BRIEF >>
Go through the lines below and tally each one holding "PMOS". Write only the total.

TASK DATA >>
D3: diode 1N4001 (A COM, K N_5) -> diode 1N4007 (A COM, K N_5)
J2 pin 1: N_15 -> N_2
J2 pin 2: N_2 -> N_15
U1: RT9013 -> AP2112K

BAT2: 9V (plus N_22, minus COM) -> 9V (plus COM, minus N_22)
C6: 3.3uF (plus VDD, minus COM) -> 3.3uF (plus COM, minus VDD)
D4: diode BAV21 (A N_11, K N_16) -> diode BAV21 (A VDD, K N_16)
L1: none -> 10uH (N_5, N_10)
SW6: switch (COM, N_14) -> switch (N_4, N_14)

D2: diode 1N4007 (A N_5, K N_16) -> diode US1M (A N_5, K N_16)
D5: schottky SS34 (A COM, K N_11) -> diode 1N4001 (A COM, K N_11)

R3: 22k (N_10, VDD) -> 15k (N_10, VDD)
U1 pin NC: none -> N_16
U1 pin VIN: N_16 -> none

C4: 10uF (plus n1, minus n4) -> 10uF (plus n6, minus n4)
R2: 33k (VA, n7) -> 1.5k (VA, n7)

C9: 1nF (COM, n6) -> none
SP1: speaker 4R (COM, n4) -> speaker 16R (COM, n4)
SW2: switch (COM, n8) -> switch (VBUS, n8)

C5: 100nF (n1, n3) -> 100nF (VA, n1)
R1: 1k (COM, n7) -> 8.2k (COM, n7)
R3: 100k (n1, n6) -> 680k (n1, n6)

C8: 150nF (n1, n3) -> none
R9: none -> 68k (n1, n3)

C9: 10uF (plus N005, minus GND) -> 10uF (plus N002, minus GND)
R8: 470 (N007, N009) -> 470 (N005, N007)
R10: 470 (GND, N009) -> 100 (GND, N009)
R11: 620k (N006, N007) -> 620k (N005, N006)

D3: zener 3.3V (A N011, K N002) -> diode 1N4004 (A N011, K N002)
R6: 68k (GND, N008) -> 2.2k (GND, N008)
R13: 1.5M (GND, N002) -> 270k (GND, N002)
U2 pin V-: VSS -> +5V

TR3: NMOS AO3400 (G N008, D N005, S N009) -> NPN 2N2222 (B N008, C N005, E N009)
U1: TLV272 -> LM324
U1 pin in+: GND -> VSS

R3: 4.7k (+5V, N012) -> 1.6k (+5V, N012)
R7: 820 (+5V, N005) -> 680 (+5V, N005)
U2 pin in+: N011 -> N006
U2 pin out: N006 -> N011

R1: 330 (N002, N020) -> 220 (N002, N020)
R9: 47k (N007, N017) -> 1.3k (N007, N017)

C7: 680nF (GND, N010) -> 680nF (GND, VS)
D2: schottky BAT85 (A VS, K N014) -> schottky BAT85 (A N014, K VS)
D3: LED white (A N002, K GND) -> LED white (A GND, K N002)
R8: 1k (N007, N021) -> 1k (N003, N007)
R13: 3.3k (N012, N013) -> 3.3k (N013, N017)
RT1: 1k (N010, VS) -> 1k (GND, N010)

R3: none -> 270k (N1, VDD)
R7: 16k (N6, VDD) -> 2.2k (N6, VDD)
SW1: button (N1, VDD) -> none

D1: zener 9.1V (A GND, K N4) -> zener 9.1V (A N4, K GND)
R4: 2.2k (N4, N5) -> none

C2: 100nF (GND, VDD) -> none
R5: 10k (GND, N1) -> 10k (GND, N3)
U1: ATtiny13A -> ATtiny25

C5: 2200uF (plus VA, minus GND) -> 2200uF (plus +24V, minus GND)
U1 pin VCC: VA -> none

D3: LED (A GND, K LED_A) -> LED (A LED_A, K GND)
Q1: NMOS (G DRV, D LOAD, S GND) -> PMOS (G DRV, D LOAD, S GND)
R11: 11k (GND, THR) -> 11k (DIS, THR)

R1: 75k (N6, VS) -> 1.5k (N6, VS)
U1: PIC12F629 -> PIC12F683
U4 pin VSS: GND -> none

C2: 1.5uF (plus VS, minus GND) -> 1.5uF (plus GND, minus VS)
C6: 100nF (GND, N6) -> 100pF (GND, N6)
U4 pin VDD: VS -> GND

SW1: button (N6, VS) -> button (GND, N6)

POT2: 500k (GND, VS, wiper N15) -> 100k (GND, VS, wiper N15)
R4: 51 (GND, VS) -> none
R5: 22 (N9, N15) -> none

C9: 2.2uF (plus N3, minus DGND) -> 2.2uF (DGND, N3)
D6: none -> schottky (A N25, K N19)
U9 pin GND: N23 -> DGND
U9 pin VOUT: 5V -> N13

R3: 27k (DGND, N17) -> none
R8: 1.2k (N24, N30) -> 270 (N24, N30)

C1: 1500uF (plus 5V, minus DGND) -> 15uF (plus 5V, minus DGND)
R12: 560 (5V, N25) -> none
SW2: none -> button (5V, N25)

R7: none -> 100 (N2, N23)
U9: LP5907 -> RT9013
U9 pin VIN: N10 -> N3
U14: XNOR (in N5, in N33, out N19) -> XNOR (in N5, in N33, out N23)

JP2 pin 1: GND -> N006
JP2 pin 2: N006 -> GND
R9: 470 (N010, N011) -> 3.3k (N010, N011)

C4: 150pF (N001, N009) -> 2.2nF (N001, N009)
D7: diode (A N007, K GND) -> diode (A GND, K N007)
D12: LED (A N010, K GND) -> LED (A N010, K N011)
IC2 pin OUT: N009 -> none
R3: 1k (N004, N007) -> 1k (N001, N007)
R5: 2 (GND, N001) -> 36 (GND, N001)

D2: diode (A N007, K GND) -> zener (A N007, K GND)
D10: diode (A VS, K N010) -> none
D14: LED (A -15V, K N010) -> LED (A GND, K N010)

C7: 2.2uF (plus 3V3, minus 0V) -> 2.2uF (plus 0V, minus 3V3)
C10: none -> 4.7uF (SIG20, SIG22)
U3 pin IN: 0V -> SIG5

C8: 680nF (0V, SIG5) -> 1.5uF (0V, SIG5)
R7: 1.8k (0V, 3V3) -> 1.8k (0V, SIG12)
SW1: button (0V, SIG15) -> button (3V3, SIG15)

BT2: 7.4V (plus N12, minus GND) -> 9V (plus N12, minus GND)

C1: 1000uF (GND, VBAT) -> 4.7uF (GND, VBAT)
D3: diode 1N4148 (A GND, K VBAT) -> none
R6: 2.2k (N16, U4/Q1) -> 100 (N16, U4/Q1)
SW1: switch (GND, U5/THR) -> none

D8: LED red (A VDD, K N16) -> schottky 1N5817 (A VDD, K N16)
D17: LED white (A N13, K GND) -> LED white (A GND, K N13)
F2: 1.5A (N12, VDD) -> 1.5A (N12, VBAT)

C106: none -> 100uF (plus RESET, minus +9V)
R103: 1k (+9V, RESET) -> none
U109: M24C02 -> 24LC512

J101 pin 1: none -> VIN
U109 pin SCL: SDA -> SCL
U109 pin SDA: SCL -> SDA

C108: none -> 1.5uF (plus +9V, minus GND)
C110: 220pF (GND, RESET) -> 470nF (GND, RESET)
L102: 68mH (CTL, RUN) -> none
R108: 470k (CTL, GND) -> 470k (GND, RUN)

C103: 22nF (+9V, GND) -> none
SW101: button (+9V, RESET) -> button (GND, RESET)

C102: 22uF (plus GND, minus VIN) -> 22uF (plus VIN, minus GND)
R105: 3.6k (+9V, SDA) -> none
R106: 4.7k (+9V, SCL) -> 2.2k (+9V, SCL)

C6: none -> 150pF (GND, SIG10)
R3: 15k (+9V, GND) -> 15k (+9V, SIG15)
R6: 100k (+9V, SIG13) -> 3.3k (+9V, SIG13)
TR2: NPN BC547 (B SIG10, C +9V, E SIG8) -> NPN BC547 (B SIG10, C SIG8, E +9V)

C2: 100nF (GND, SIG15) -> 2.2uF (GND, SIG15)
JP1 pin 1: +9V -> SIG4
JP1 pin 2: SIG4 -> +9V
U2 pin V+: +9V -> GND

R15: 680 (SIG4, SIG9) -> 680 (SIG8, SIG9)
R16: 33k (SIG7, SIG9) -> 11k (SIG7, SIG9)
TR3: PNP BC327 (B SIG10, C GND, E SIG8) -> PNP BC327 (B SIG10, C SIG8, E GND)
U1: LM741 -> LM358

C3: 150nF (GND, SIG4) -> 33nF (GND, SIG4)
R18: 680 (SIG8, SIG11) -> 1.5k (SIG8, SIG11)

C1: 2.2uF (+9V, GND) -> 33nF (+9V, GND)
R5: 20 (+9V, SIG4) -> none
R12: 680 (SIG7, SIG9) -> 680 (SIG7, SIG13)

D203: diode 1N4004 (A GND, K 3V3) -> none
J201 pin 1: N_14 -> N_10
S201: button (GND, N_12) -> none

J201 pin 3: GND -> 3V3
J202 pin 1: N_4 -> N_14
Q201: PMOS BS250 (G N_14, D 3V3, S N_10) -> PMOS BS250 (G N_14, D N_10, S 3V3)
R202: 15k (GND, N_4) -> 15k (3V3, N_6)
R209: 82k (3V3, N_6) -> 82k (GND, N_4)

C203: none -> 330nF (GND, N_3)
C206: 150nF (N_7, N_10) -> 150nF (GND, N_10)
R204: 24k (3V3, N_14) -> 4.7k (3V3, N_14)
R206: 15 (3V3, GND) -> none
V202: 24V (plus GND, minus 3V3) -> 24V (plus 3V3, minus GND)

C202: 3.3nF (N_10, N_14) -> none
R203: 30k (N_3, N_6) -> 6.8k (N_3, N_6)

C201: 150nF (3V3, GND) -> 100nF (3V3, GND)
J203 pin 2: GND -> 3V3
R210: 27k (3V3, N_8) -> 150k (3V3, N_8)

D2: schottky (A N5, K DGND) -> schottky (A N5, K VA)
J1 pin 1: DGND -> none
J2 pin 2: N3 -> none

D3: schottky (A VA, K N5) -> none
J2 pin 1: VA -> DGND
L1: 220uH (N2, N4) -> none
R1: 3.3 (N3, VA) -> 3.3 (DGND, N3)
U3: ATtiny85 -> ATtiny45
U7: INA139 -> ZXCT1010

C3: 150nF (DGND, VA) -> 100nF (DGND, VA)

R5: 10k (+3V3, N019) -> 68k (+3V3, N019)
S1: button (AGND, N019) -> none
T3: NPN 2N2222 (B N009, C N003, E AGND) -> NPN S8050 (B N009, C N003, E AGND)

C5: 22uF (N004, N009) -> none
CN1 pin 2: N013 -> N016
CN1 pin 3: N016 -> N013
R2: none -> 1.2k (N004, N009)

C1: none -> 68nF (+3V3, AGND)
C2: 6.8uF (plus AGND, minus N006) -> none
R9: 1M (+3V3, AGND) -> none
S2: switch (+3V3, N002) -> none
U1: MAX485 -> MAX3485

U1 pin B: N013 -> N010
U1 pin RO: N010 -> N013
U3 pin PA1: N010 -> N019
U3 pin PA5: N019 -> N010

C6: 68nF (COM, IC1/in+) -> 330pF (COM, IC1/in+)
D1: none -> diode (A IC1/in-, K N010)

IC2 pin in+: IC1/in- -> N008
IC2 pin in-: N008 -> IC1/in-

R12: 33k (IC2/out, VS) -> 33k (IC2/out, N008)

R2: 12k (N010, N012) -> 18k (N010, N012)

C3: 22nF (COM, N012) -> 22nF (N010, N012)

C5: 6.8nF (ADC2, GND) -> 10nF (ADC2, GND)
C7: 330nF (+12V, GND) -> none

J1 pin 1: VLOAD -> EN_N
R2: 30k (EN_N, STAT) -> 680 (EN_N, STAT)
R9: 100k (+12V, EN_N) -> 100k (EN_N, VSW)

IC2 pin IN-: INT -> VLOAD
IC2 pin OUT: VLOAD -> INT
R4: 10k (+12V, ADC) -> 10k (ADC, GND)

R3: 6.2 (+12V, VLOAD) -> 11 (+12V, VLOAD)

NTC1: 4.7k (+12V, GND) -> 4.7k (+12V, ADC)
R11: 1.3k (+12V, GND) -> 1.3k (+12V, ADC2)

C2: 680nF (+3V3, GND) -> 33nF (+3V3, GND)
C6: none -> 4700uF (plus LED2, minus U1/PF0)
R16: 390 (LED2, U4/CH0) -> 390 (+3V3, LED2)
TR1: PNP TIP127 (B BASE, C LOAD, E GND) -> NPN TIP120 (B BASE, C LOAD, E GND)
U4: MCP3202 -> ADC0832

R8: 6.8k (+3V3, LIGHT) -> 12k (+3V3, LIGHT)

OUTPUT FOR THIS TASK >>
2